Try it
From the first line to the last, repeat the records exactly and skip the pictures.

Records for the task
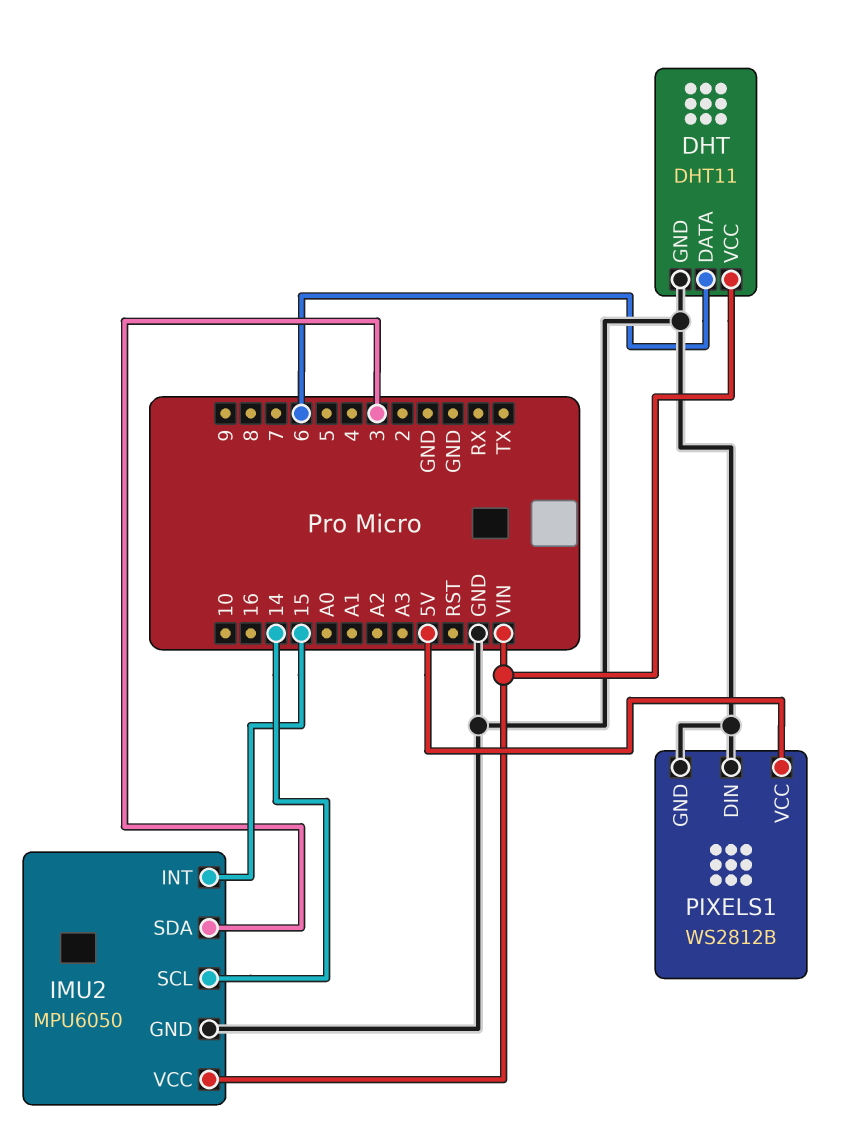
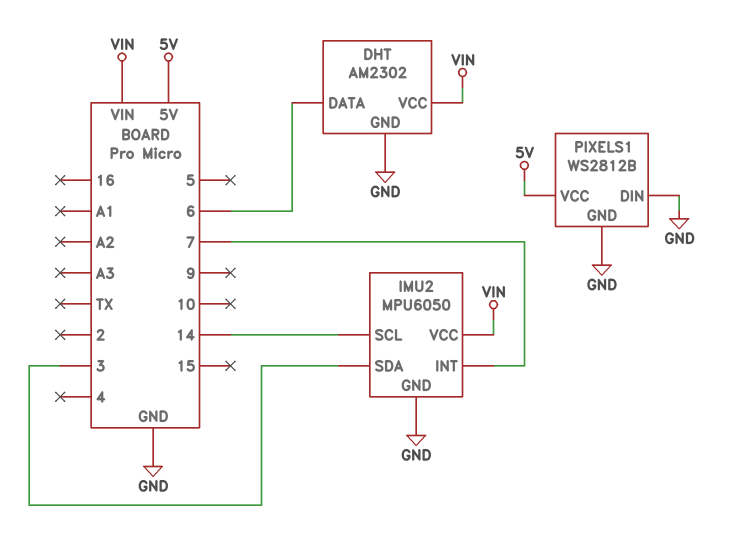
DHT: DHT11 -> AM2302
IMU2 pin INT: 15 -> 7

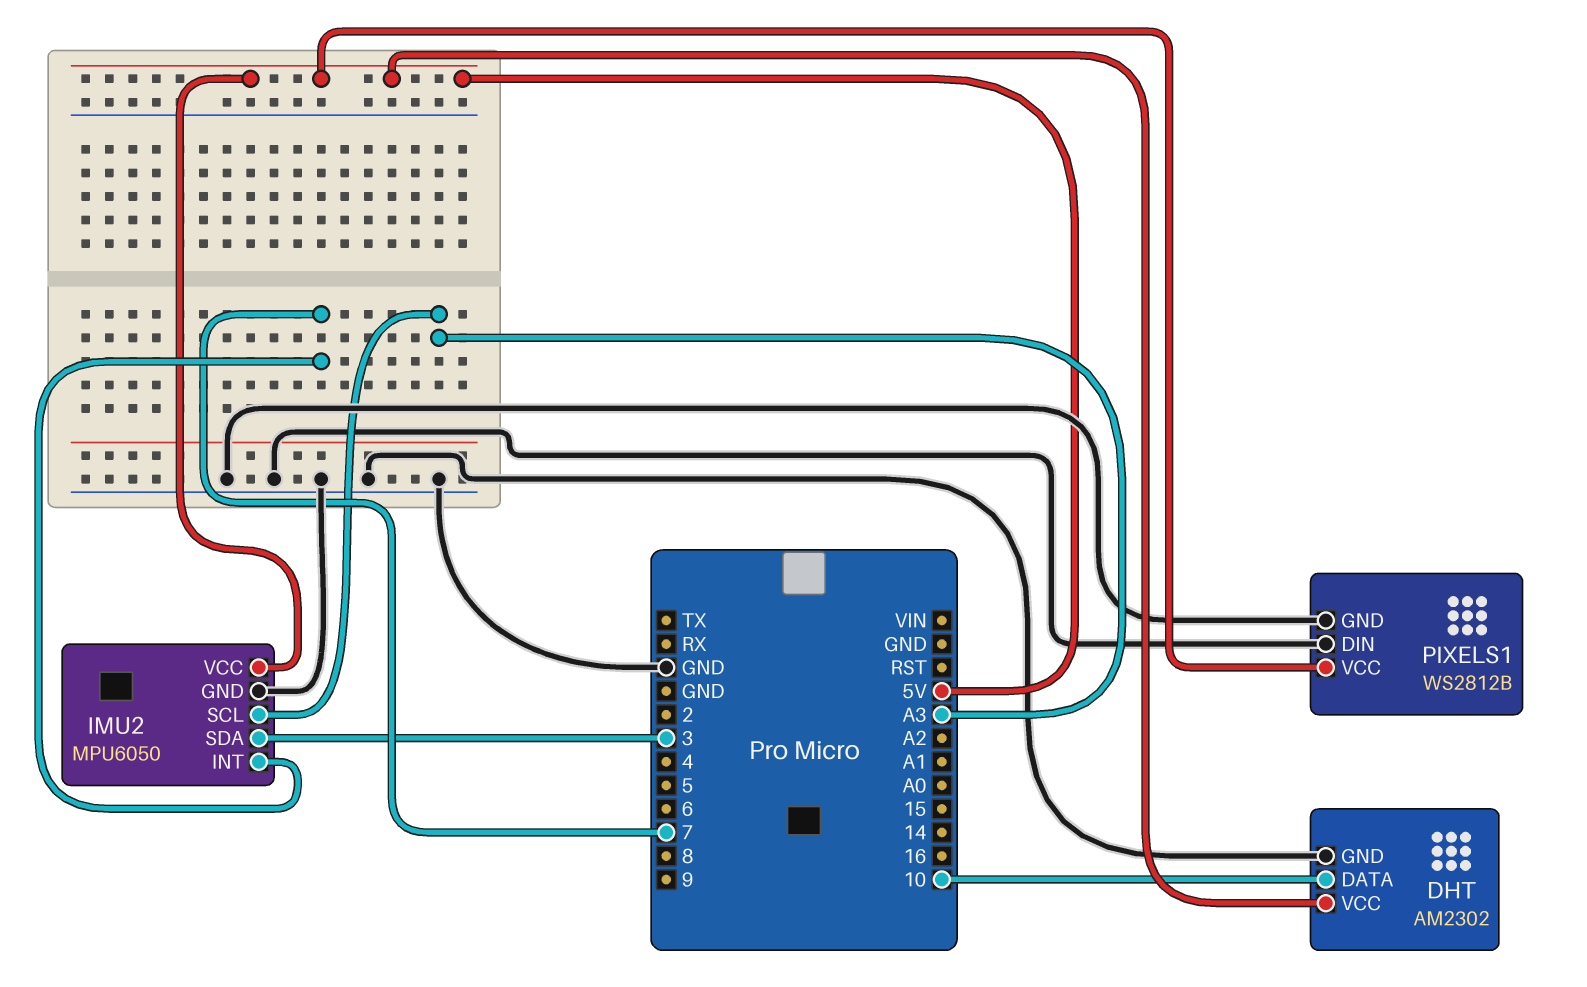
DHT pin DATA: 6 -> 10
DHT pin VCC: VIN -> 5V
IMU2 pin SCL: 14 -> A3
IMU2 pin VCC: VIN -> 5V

Answer to the problem
DHT: DHT11 -> AM2302
IMU2 pin INT: 15 -> 7

DHT pin DATA: 6 -> 10
DHT pin VCC: VIN -> 5V
IMU2 pin SCL: 14 -> A3
IMU2 pin VCC: VIN -> 5V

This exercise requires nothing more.